• Supplied information

● ● ● ●

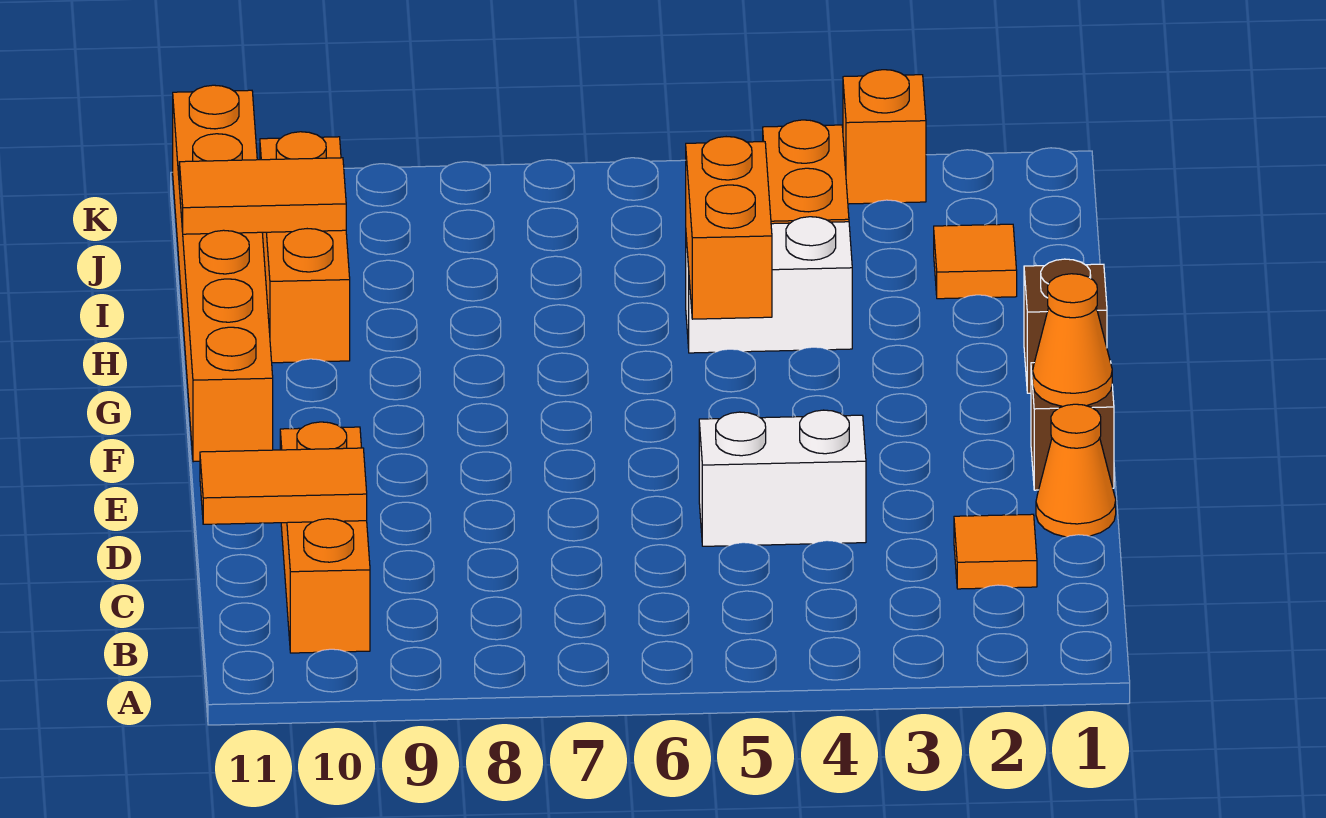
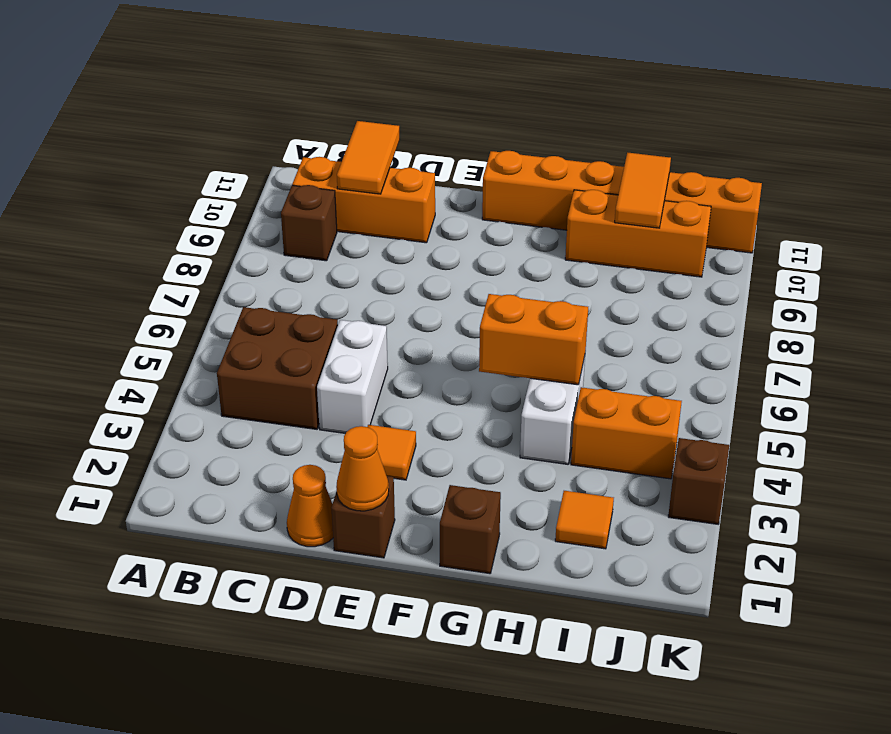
none -> brown 2x2 brick [217,307,338,429]
none -> brown 1x1 brick [281,185,337,261]
orange 1x1 tile [954,514,1037,589] -> orange 1x1 tile moved to [367,425,416,480]
orange 1x1 brick [843,70,926,204] -> brown 1x1 brick [668,438,729,524]

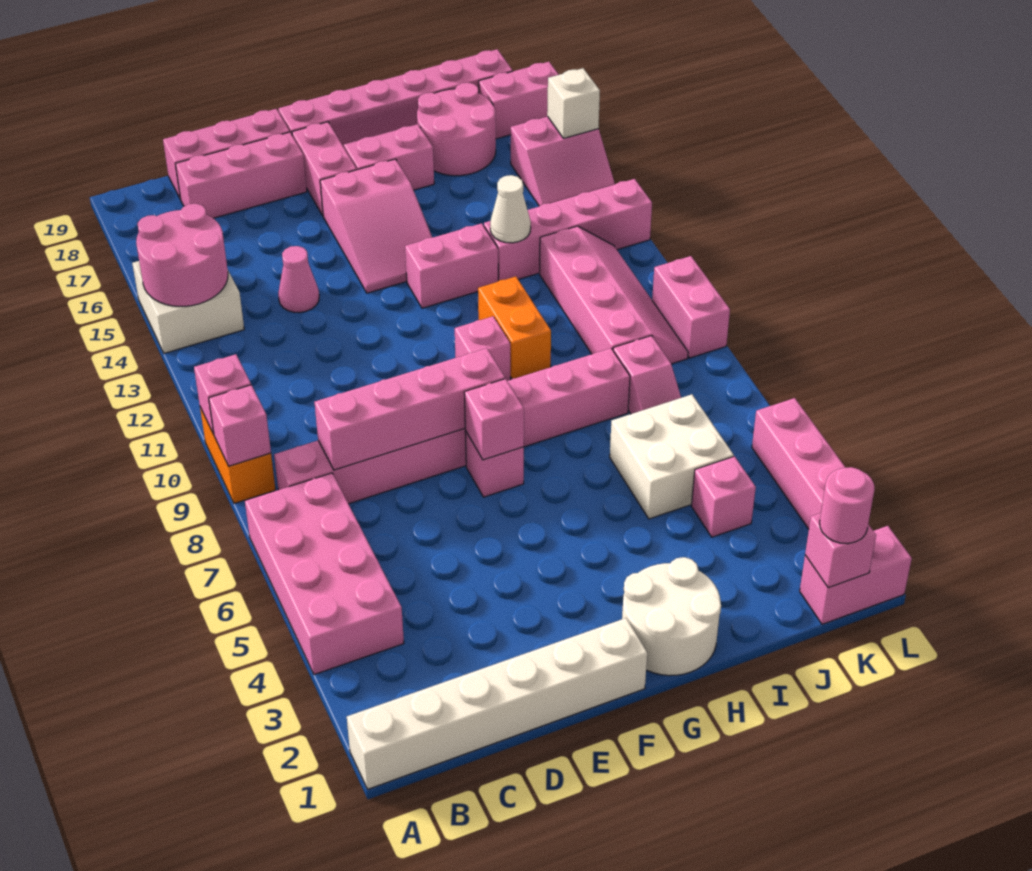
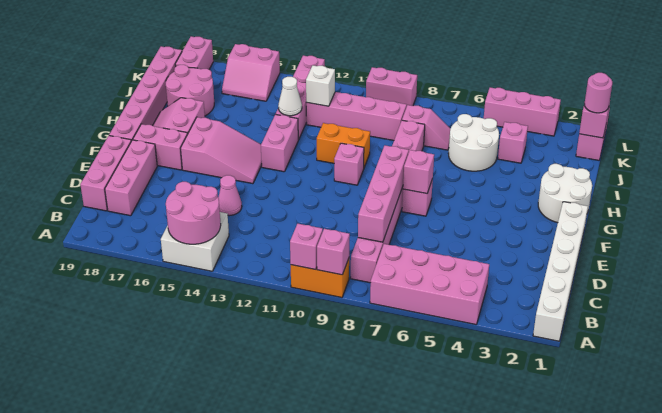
white 2x2 brick [610,394,734,519] -> white 2x2 round brick [448,114,499,171]
pink 2x2 slope [511,117,615,206] -> pink 2x2 slope turned to [222,44,280,101]
white 1x1 brick [547,68,600,139] -> white 1x1 brick moved to [306,65,335,106]

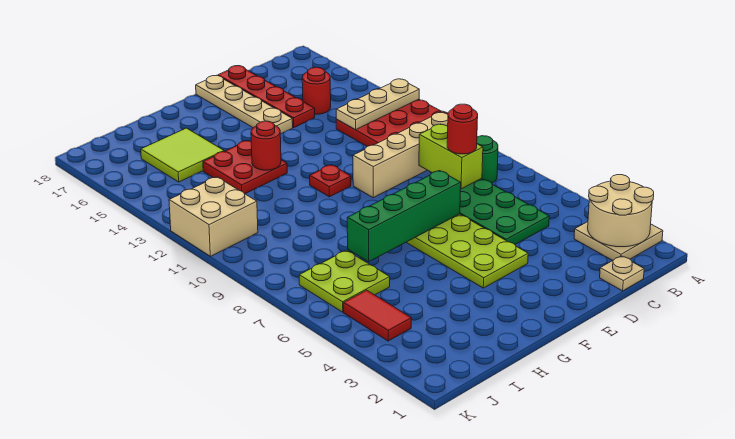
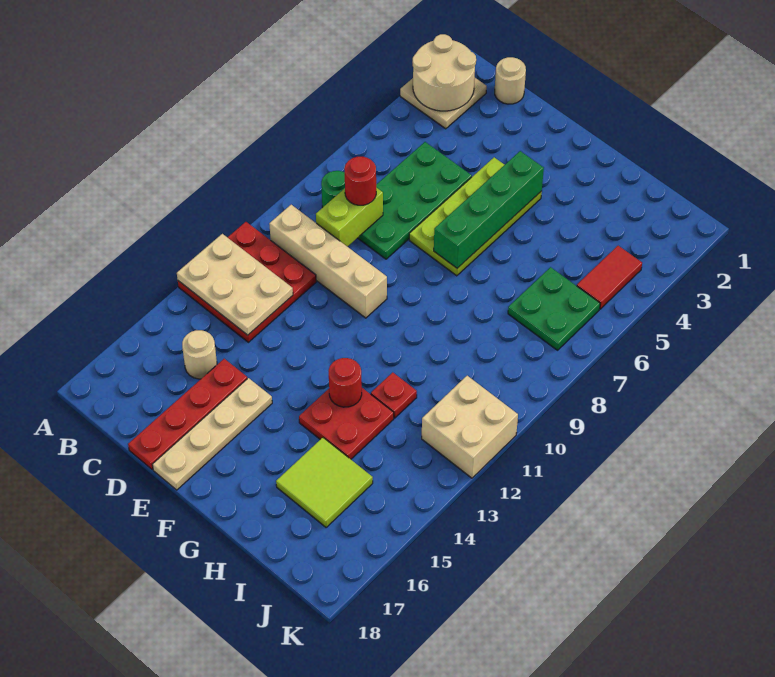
tan 1x3 plate [336,79,419,130] -> tan 2x3 plate [177,234,293,335]
tan 1x1 plate [600,256,644,291] -> tan 1x1 round brick [495,57,526,104]
red 1x1 round brick [302,67,331,114] -> tan 1x1 round brick [182,330,217,379]
green 1x4 brick [347,171,461,262] -> green 1x4 brick turned to [434,151,544,268]
red 1x1 plate [310,165,351,197] -> red 1x1 plate moved to [371,372,417,418]
lime 2x2 plate [299,250,390,312] -> green 2x2 plate [508,267,600,350]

● ● ● ●

• Task to carry out
Your task is to output exactly the lines running from the one with "tan 1x1 plate" through the final line of the material above, with both ends included.

• Output below
tan 1x1 plate [600,256,644,291] -> tan 1x1 round brick [495,57,526,104]
red 1x1 round brick [302,67,331,114] -> tan 1x1 round brick [182,330,217,379]
green 1x4 brick [347,171,461,262] -> green 1x4 brick turned to [434,151,544,268]
red 1x1 plate [310,165,351,197] -> red 1x1 plate moved to [371,372,417,418]
lime 2x2 plate [299,250,390,312] -> green 2x2 plate [508,267,600,350]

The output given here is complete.